Problem description:
Would you retype, word for word, the line with "- type: turned" and each line after it to the end of the entries below, leaving the pictures out?

Information:
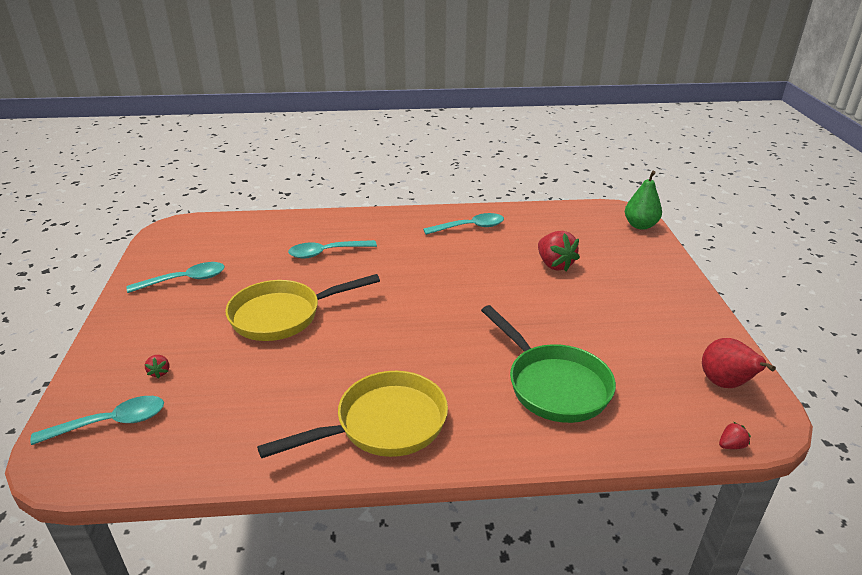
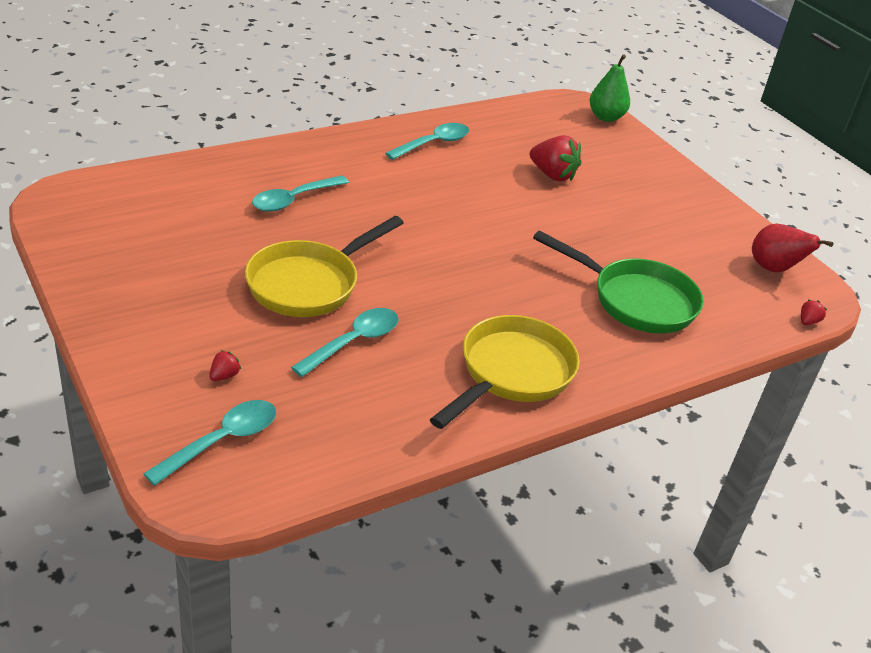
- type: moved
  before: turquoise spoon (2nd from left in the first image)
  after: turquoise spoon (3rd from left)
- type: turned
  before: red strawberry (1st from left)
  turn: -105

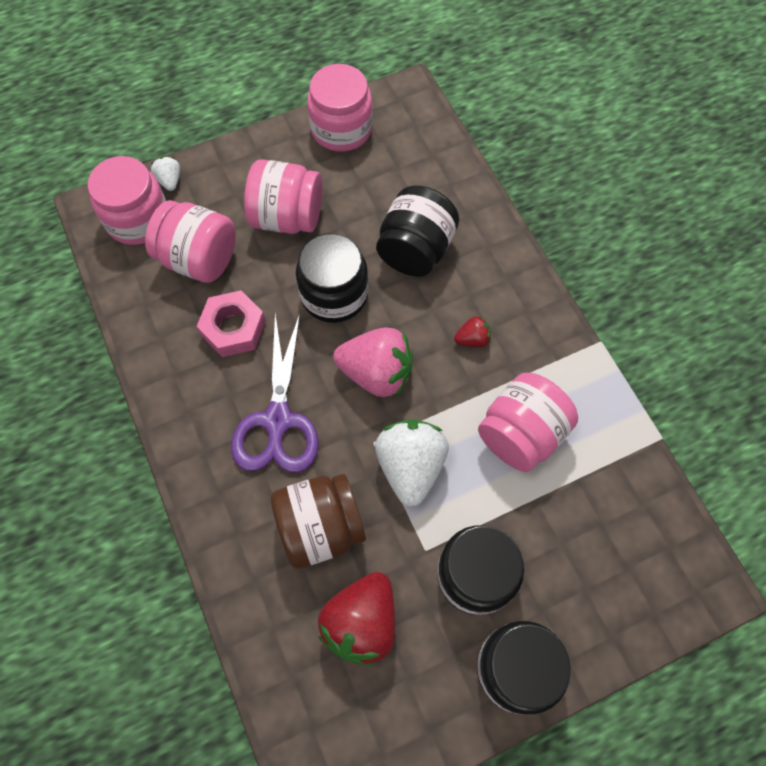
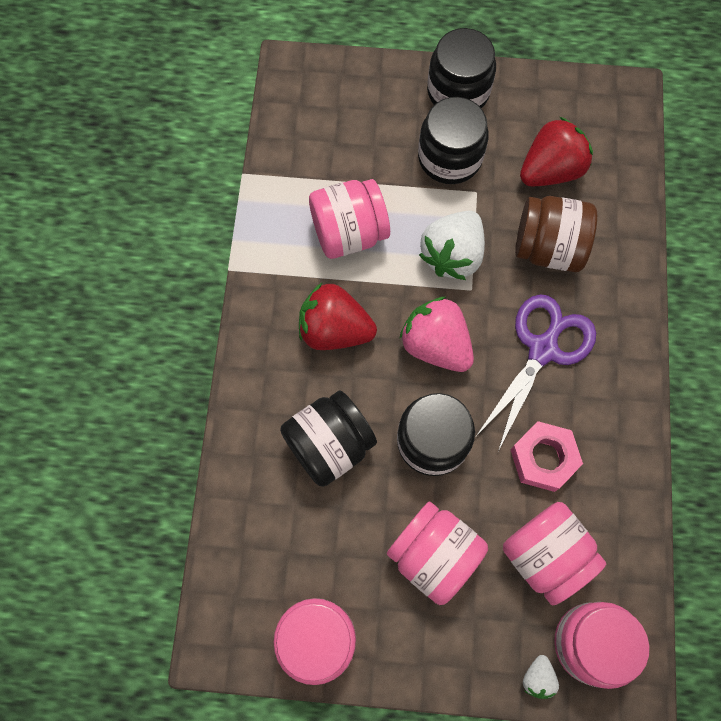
- type: resized
  before: red strawberry (2nd from left in the first image)
  scale: 2.12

Exercise response:
- type: turned
  before: red strawberry (1st from left)
  turn: -105

- type: resized
  before: red strawberry (2nd from left in the first image)
  scale: 2.12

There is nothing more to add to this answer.